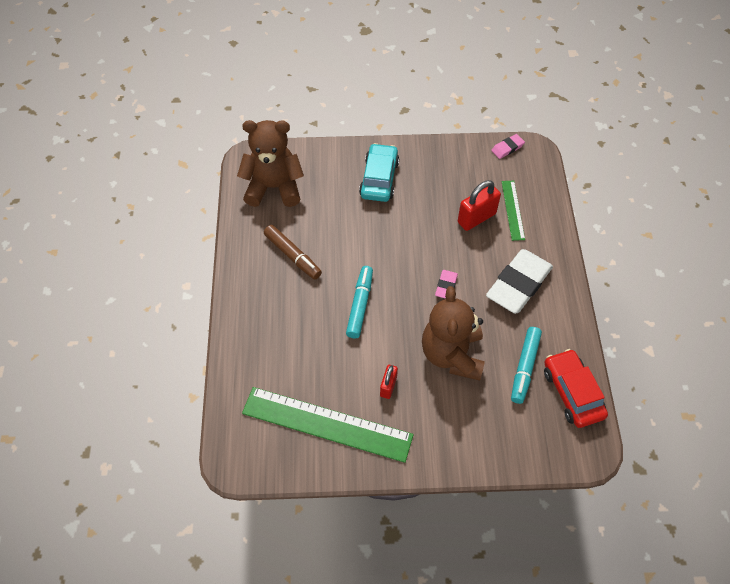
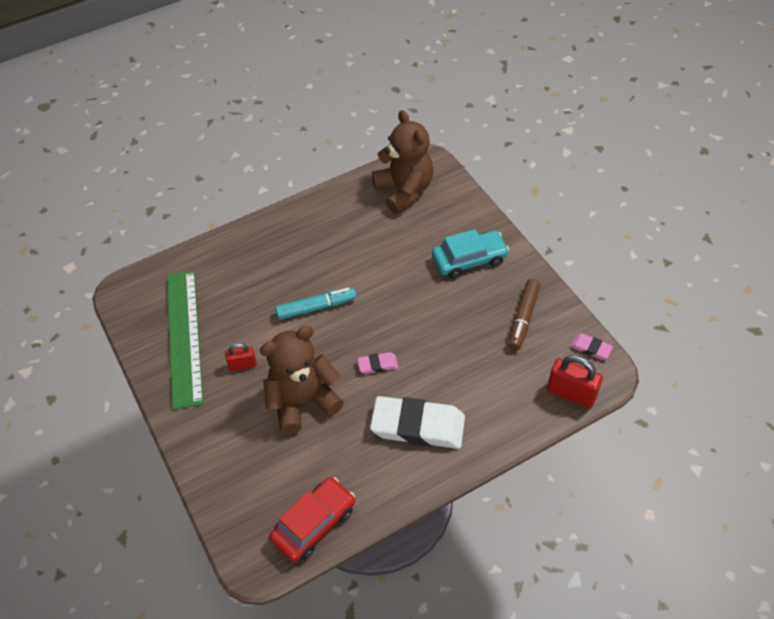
camera: 65 degrees right, 5 degrees down
(293, 256) = (339, 237): brown marker -> brown marker (523, 318)
(476, 218) = (477, 357): red padlock -> red padlock (571, 394)
(512, 210) = (510, 385): green ruler -> none
(524, 367) = (321, 469): turquoise marker -> none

### Task goal
From the records above, count the lines that contain "none". Only the number should be written.

### Exercise answer
2